* **Data excerpts**:
╔══

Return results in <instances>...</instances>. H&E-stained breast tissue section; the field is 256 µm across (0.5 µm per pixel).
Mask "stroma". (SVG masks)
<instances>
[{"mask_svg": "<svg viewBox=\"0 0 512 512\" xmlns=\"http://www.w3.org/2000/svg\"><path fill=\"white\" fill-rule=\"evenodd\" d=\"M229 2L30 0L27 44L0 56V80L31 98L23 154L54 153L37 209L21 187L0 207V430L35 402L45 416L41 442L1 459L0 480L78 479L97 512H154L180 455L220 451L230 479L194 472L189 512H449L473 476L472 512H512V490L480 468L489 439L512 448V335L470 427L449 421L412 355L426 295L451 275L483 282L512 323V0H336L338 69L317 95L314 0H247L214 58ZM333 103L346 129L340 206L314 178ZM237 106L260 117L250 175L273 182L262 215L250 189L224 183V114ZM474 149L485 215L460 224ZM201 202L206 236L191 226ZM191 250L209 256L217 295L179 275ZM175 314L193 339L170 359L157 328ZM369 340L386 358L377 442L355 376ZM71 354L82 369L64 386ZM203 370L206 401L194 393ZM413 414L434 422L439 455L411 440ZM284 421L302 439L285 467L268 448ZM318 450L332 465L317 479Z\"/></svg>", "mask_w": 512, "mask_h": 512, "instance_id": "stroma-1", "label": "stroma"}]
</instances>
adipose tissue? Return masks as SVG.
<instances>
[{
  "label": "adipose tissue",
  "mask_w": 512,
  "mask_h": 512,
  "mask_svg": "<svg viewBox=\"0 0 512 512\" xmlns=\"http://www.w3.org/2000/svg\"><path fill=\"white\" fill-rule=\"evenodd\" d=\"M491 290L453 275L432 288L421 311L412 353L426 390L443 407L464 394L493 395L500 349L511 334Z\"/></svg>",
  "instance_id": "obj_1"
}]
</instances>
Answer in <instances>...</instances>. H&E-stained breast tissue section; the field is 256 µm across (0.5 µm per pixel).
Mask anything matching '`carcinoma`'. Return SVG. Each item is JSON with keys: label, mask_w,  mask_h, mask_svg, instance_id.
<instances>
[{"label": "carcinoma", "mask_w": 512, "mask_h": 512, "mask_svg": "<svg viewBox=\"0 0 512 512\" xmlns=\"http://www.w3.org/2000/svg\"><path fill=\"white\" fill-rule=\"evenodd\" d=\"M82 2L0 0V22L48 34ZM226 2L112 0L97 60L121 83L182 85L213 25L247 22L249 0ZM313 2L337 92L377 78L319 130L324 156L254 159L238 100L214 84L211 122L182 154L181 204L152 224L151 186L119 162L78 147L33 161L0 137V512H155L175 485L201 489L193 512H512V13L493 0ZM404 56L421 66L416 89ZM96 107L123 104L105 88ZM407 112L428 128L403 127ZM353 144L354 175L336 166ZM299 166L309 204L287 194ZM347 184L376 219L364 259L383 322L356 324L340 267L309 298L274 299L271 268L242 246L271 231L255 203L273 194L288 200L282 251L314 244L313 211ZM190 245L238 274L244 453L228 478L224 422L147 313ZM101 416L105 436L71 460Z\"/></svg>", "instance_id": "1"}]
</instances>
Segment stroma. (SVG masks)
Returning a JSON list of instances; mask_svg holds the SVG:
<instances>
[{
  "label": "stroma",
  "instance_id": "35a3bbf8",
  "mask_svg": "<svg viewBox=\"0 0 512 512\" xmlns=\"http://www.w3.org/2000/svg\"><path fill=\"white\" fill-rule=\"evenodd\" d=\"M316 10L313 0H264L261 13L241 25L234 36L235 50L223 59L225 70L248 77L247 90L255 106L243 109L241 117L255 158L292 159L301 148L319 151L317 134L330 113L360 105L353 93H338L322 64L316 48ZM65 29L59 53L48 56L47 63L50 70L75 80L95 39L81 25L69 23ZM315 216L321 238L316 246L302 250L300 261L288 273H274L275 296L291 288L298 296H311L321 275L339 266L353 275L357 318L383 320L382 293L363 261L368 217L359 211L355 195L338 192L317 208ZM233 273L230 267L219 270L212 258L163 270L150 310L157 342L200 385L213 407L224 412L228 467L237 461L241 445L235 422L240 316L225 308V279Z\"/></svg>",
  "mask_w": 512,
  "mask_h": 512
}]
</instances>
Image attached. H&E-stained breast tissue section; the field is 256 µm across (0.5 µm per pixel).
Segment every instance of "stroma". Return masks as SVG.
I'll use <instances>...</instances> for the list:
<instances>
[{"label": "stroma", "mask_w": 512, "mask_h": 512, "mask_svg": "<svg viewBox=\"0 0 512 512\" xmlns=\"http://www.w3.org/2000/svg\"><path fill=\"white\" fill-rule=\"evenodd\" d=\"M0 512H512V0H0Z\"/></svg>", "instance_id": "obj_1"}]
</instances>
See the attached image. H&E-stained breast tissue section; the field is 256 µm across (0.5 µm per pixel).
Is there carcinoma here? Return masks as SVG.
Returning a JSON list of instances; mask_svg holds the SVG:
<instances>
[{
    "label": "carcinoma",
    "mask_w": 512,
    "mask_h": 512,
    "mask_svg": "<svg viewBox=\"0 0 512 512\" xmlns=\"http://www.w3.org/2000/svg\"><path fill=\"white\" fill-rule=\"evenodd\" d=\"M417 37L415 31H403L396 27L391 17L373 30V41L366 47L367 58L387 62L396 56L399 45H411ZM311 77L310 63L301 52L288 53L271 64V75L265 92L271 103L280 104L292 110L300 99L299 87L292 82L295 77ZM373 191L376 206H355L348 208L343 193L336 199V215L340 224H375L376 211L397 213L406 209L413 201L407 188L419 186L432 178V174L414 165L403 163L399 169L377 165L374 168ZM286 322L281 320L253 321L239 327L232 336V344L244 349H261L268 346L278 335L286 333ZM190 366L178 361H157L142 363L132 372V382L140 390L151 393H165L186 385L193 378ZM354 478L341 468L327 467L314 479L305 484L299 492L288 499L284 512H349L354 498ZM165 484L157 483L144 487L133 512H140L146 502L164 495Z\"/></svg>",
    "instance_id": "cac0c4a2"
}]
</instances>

╚══

* **Set exercise**:
Every record should be repeated exactly; please leave none out.

* **Full response**:
Return results in <instances>...</instances>. H&E-stained breast tissue section; the field is 256 µm across (0.5 µm per pixel).
Mask "stroma". (SVG masks)
<instances>
[{"mask_svg": "<svg viewBox=\"0 0 512 512\" xmlns=\"http://www.w3.org/2000/svg\"><path fill=\"white\" fill-rule=\"evenodd\" d=\"M229 2L30 0L27 44L0 56V80L31 98L23 154L54 153L37 209L21 187L0 207V430L35 402L45 416L41 442L1 459L0 480L78 479L97 512H154L180 455L220 451L230 479L194 472L189 512H449L473 476L472 512H512V490L480 468L489 439L512 448V335L470 427L449 421L412 355L426 295L451 275L483 282L512 323V0H336L338 69L317 95L314 0H247L214 58ZM333 103L346 129L340 206L314 178ZM237 106L260 117L250 175L273 182L262 215L250 189L224 183V114ZM474 149L485 215L460 224ZM201 202L206 236L191 226ZM191 250L209 256L217 295L179 275ZM175 314L193 339L170 359L157 328ZM369 340L386 358L377 442L355 376ZM71 354L82 369L64 386ZM203 370L206 401L194 393ZM413 414L434 422L439 455L411 440ZM284 421L302 439L285 467L268 448ZM318 450L332 465L317 479Z\"/></svg>", "mask_w": 512, "mask_h": 512, "instance_id": "stroma-1", "label": "stroma"}]
</instances>
adipose tissue? Return masks as SVG.
<instances>
[{
  "label": "adipose tissue",
  "mask_w": 512,
  "mask_h": 512,
  "mask_svg": "<svg viewBox=\"0 0 512 512\" xmlns=\"http://www.w3.org/2000/svg\"><path fill=\"white\" fill-rule=\"evenodd\" d=\"M491 290L453 275L432 288L421 311L412 353L426 390L443 407L464 394L493 395L500 349L511 334Z\"/></svg>",
  "instance_id": "obj_1"
}]
</instances>
Answer in <instances>...</instances>. H&E-stained breast tissue section; the field is 256 µm across (0.5 µm per pixel).
Mask anything matching '`carcinoma`'. Return SVG. Each item is JSON with keys: label, mask_w,  mask_h, mask_svg, instance_id.
<instances>
[{"label": "carcinoma", "mask_w": 512, "mask_h": 512, "mask_svg": "<svg viewBox=\"0 0 512 512\" xmlns=\"http://www.w3.org/2000/svg\"><path fill=\"white\" fill-rule=\"evenodd\" d=\"M82 2L0 0V22L48 34ZM226 2L112 0L97 60L121 83L182 85L213 25L247 22L249 0ZM313 2L337 92L377 78L319 130L324 156L254 159L238 100L214 84L211 122L182 154L181 204L152 224L151 186L119 162L78 147L33 161L0 137V512H155L175 485L201 489L193 512H512V13L493 0ZM404 56L421 66L416 89ZM96 107L123 104L105 88ZM407 112L428 128L403 127ZM353 144L354 175L336 166ZM299 166L309 204L287 194ZM347 184L376 219L364 259L383 322L356 324L340 267L309 298L274 299L271 268L242 246L271 231L255 203L273 194L288 200L282 251L314 244L313 211ZM190 245L238 274L244 453L228 478L224 422L147 313ZM101 416L105 436L71 460Z\"/></svg>", "instance_id": "1"}]
</instances>
Segment stroma. (SVG masks)
Returning a JSON list of instances; mask_svg holds the SVG:
<instances>
[{
  "label": "stroma",
  "instance_id": "35a3bbf8",
  "mask_svg": "<svg viewBox=\"0 0 512 512\" xmlns=\"http://www.w3.org/2000/svg\"><path fill=\"white\" fill-rule=\"evenodd\" d=\"M316 10L313 0H264L261 13L241 25L234 36L235 50L223 59L225 70L248 77L247 90L255 106L243 109L241 117L255 158L292 159L301 148L319 151L317 134L330 113L360 105L353 93H338L322 64L316 48ZM65 29L59 53L48 56L47 63L50 70L75 80L95 39L81 25L69 23ZM315 216L321 238L316 246L302 250L300 261L288 273H274L275 296L291 288L298 296H311L321 275L339 266L353 275L357 318L383 320L382 293L363 261L368 217L359 211L355 195L338 192L317 208ZM233 273L230 267L219 270L212 258L163 270L150 310L157 342L200 385L213 407L224 412L228 467L237 461L241 445L235 422L240 316L225 308V279Z\"/></svg>",
  "mask_w": 512,
  "mask_h": 512
}]
</instances>
Image attached. H&E-stained breast tissue section; the field is 256 µm across (0.5 µm per pixel).
Segment every instance of "stroma". Return masks as SVG.
I'll use <instances>...</instances> for the list:
<instances>
[{"label": "stroma", "mask_w": 512, "mask_h": 512, "mask_svg": "<svg viewBox=\"0 0 512 512\" xmlns=\"http://www.w3.org/2000/svg\"><path fill=\"white\" fill-rule=\"evenodd\" d=\"M0 512H512V0H0Z\"/></svg>", "instance_id": "obj_1"}]
</instances>
See the attached image. H&E-stained breast tissue section; the field is 256 µm across (0.5 µm per pixel).
Is there carcinoma here? Return masks as SVG.
Returning a JSON list of instances; mask_svg holds the SVG:
<instances>
[{
    "label": "carcinoma",
    "mask_w": 512,
    "mask_h": 512,
    "mask_svg": "<svg viewBox=\"0 0 512 512\" xmlns=\"http://www.w3.org/2000/svg\"><path fill=\"white\" fill-rule=\"evenodd\" d=\"M417 37L415 31H403L396 27L391 17L373 30V41L366 47L367 58L387 62L396 56L399 45H411ZM311 77L310 63L301 52L288 53L271 64V75L265 92L271 103L280 104L292 110L300 99L299 87L292 82L295 77ZM373 191L376 206H355L348 208L343 193L336 199V215L340 224H375L376 211L397 213L406 209L413 201L407 188L419 186L432 178V174L414 165L403 163L399 169L377 165L374 168ZM286 322L281 320L253 321L239 327L232 336V344L244 349H261L268 346L278 335L286 333ZM190 366L178 361H157L142 363L132 372V382L140 390L151 393H165L186 385L193 378ZM354 478L341 468L327 467L314 479L305 484L299 492L288 499L284 512H349L354 498ZM165 484L157 483L144 487L133 512H140L146 502L164 495Z\"/></svg>",
    "instance_id": "cac0c4a2"
}]
</instances>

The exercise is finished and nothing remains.